**Dataset:**
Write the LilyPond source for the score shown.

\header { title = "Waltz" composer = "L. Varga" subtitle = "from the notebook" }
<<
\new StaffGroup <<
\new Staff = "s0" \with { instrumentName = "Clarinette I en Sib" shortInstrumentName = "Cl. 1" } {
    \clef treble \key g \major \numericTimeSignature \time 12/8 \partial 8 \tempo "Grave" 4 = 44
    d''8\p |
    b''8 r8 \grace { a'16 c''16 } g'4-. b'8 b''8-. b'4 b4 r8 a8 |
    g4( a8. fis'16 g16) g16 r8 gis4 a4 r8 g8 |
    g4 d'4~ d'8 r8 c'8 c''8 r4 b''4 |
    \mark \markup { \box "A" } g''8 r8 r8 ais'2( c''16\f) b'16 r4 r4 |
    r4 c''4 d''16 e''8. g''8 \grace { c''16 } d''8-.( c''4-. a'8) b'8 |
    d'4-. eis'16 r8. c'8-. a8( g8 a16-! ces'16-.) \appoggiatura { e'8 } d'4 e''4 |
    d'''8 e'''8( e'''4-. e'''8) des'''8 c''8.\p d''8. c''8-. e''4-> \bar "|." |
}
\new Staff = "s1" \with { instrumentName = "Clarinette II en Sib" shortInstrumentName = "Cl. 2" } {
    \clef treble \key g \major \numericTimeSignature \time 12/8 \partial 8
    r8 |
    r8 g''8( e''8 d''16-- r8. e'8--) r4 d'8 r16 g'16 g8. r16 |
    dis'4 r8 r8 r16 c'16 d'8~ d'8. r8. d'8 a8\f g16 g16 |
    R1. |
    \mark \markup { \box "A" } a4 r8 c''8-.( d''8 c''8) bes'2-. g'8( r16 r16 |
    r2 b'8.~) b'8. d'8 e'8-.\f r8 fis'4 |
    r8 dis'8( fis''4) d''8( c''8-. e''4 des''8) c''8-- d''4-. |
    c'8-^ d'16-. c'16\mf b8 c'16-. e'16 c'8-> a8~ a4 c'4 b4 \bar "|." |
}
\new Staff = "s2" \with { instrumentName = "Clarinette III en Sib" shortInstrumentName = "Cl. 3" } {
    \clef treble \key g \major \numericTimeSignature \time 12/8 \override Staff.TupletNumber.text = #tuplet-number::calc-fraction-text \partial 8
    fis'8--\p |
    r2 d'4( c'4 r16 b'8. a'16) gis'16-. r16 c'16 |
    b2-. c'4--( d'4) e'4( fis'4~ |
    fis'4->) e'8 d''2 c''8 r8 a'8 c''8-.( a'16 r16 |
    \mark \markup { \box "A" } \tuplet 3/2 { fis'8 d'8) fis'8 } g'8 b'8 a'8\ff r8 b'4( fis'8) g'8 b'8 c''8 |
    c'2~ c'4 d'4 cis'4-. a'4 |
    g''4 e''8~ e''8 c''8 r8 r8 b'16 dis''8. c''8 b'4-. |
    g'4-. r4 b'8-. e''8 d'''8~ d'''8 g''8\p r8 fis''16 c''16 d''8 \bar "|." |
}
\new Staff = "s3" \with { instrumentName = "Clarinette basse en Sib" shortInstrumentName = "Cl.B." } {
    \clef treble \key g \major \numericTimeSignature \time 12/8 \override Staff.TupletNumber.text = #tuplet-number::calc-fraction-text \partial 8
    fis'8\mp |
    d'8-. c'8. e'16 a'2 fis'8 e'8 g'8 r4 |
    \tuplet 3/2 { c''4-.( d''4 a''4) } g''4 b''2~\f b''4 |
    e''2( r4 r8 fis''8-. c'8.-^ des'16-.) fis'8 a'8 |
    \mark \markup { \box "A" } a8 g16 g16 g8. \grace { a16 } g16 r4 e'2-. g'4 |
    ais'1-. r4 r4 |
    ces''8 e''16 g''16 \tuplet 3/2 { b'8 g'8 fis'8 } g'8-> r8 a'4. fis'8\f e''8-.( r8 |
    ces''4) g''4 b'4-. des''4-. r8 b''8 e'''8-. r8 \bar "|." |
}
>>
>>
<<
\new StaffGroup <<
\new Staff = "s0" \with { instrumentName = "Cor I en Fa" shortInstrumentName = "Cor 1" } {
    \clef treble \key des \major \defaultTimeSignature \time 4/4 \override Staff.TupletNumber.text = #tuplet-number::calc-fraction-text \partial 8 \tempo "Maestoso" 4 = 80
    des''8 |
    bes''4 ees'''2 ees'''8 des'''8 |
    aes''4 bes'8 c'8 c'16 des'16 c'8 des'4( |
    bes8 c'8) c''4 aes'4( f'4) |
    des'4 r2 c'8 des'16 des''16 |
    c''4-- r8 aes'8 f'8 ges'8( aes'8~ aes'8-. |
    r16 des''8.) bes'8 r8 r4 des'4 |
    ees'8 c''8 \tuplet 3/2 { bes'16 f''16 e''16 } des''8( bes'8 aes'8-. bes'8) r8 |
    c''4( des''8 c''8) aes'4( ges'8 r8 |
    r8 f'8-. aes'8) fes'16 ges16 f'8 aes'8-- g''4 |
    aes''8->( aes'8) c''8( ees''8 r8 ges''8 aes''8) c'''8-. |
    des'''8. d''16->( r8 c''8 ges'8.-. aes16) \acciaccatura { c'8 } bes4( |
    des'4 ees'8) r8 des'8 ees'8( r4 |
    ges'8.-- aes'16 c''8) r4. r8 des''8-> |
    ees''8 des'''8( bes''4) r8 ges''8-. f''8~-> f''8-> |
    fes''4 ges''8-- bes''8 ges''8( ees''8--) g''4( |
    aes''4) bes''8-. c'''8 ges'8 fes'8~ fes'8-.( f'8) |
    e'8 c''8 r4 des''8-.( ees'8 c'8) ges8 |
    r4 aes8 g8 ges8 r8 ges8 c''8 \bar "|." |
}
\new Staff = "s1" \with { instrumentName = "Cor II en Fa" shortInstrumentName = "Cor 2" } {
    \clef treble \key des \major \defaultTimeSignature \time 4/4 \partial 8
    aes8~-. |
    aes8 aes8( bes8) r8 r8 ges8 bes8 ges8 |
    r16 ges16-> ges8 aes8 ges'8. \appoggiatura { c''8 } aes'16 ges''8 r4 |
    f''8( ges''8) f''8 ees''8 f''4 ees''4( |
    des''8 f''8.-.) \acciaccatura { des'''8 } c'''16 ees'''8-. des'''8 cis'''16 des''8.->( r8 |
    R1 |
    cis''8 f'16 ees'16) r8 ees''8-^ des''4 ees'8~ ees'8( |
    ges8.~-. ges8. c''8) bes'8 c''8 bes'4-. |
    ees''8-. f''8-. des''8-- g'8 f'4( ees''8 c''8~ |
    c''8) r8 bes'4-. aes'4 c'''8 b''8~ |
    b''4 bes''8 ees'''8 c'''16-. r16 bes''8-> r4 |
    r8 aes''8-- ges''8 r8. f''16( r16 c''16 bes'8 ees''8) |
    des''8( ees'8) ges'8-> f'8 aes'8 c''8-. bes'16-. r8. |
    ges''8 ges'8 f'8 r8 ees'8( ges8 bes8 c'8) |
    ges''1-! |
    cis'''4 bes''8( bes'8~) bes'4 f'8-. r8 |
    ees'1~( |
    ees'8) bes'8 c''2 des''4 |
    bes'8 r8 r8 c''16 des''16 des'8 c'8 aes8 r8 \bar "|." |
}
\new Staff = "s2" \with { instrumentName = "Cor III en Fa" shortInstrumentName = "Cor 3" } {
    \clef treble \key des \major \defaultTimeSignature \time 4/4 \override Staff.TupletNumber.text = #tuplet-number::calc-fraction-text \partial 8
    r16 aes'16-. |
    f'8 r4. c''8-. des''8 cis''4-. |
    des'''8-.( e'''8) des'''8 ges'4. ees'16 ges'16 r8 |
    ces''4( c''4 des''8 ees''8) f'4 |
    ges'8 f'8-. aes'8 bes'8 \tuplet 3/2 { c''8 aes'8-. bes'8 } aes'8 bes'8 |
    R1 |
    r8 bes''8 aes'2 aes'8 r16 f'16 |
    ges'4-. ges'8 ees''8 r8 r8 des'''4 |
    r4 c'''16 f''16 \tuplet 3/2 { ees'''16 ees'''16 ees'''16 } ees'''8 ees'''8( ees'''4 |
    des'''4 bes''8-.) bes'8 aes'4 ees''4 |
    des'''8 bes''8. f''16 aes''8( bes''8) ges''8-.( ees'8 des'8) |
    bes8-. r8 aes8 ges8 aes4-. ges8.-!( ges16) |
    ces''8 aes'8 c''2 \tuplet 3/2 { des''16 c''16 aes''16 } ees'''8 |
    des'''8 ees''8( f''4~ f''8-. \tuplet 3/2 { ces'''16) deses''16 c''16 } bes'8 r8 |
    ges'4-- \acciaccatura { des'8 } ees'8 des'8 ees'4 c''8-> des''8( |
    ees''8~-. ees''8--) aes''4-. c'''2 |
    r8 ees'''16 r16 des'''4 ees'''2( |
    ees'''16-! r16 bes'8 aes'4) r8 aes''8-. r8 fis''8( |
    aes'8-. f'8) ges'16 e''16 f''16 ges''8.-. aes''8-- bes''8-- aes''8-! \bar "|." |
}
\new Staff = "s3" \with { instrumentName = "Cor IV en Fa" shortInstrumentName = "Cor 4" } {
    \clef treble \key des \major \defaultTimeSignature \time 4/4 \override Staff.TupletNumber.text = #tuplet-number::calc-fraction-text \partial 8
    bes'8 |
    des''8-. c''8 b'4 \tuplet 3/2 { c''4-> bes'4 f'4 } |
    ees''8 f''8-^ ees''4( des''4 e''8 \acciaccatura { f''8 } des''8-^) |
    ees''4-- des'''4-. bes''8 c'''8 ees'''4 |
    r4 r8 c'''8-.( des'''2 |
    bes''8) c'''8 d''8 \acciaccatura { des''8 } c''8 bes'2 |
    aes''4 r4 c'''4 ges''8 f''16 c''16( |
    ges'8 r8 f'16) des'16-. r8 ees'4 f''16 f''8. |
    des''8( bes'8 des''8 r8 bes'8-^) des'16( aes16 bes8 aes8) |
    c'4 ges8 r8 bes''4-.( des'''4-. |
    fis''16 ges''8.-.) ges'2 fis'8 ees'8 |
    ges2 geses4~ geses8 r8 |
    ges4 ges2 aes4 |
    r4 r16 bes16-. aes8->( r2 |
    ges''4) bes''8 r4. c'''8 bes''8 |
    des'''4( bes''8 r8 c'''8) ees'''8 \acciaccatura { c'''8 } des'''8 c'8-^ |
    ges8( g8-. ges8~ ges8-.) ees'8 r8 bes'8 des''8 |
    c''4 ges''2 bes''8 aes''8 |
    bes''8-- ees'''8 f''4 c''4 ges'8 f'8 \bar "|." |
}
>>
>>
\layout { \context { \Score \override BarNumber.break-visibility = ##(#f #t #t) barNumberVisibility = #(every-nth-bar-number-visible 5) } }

**Exercise details:** How many lines in the items above contain the string "appoggiatura"? Case counts, and give only the number.

**The solution:** 2